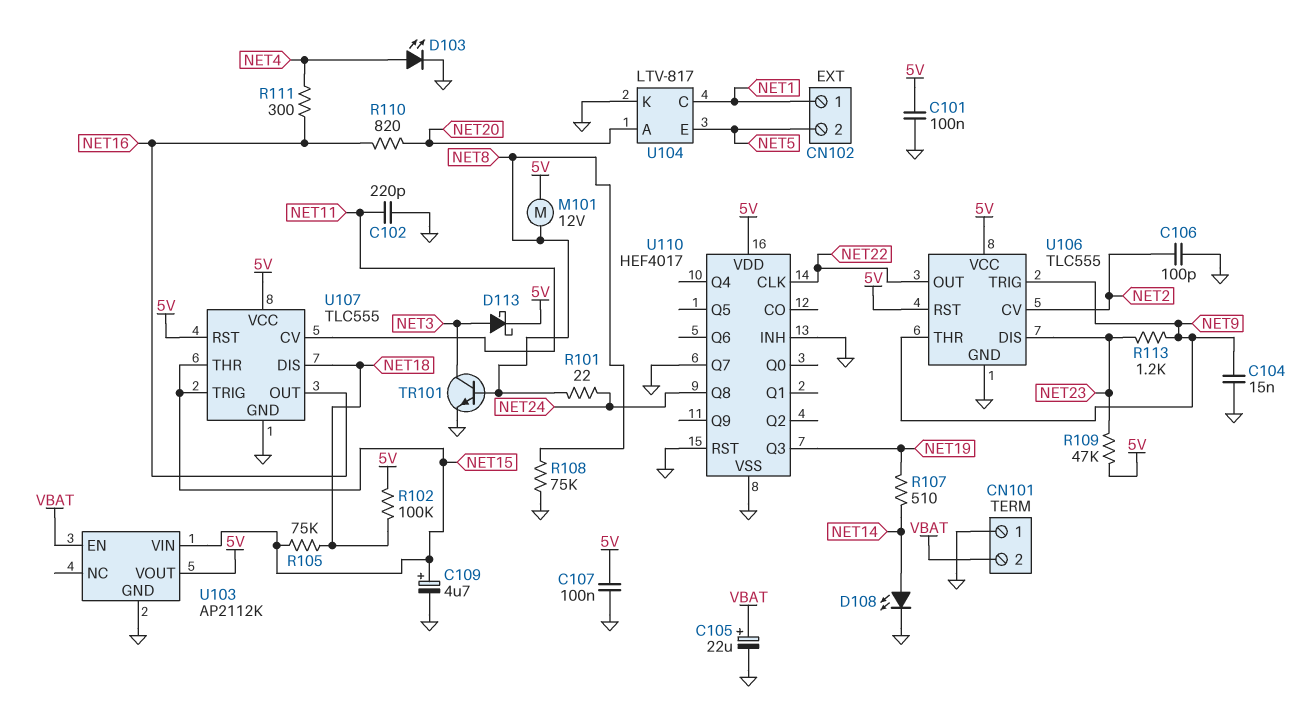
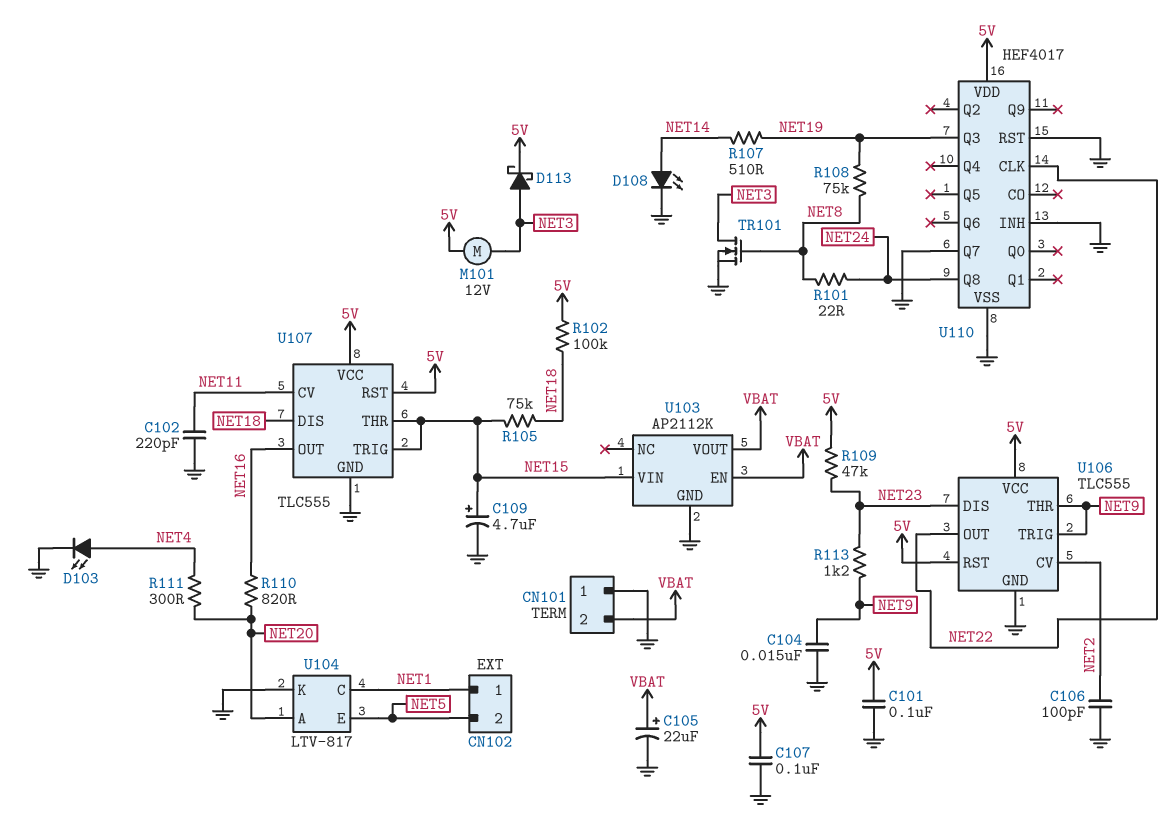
M101: motor 12V (5V, NET8) -> motor 12V (5V, NET3)
R108: 75k (GND, NET8) -> 75k (NET8, NET19)
R111: 300 (NET4, NET16) -> 300 (NET4, NET20)
TR101: NPN (B NET8, C NET3, E GND) -> NMOS (G NET8, D NET3, S GND)
U103 pin VOUT: 5V -> VBAT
══════
The response should be an exact copy of the lines from the one with "TR101: NPN (B" through the end of the data, with no other text.

## [Response to the task]
TR101: NPN (B NET8, C NET3, E GND) -> NMOS (G NET8, D NET3, S GND)
U103 pin VOUT: 5V -> VBAT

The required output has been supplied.